------ TASK INPUT ------

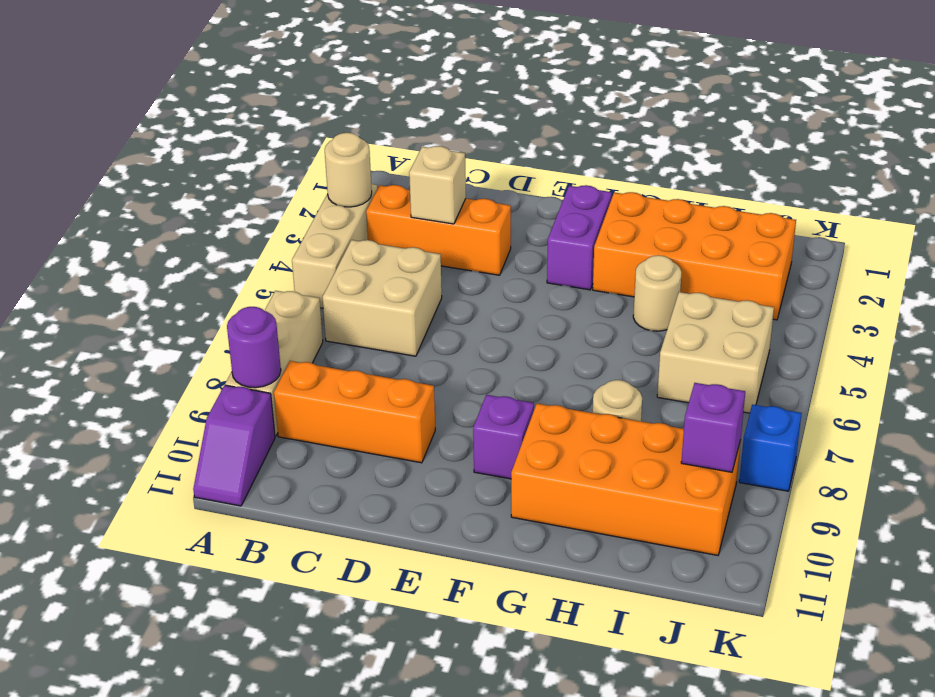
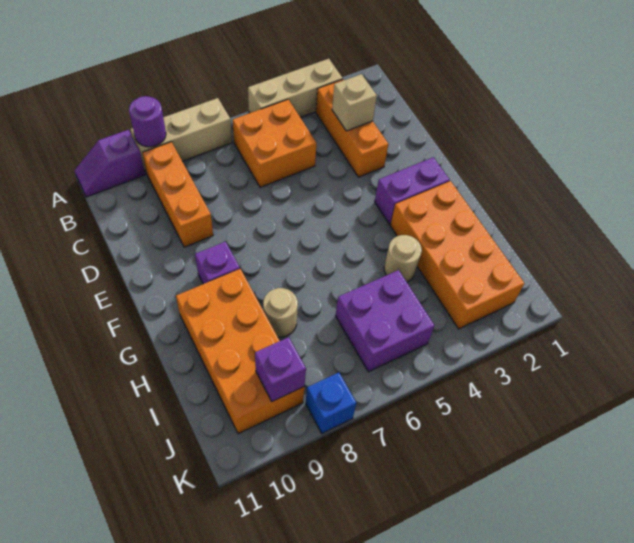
tan round brick A3 level 2 -> none
tan brick B5:C6 level 1 -> orange brick B5:C6 level 1
tan brick I5:J6 level 1 -> purple brick I5:J6 level 1

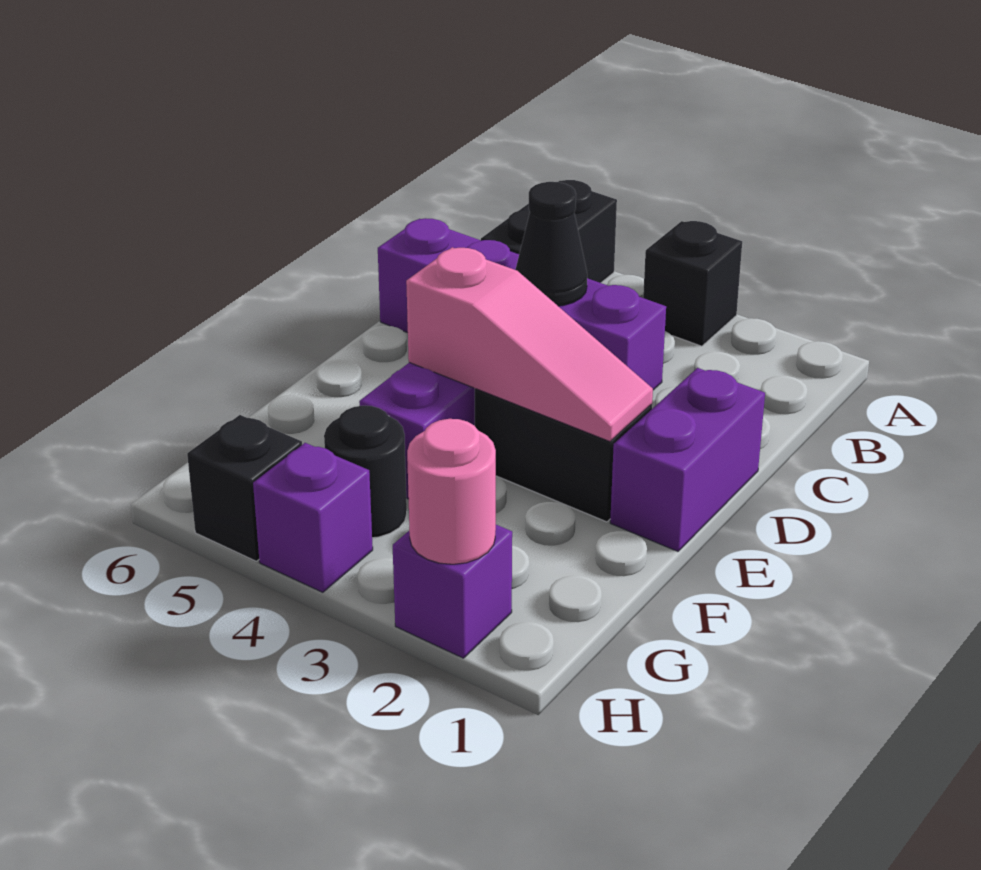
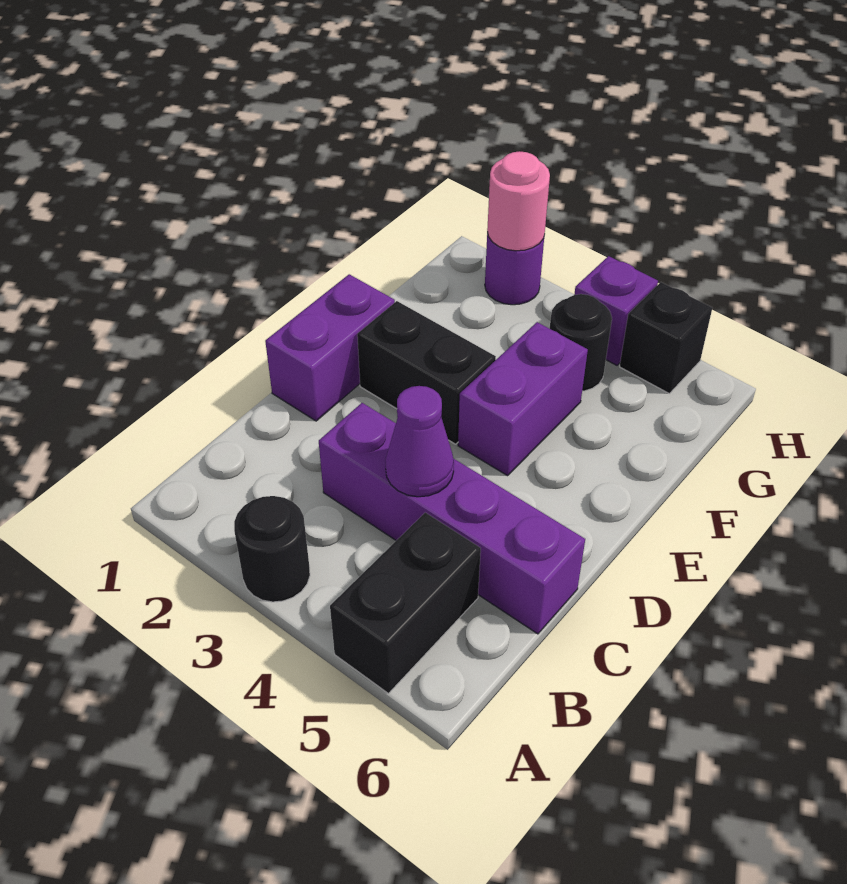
black brick A3 level 1 -> black round brick A3 level 1
black cone C4 level 2 -> purple cone C4 level 2
pink slope E2:E4 level 2 top 4 -> none
purple brick H2 level 1 -> purple round brick H2 level 1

------

### TASK OBJECTIVE
The answer must be every line from the entries above that holds the string "black".

### TASK ANSWER
black brick A3 level 1 -> black round brick A3 level 1
black cone C4 level 2 -> purple cone C4 level 2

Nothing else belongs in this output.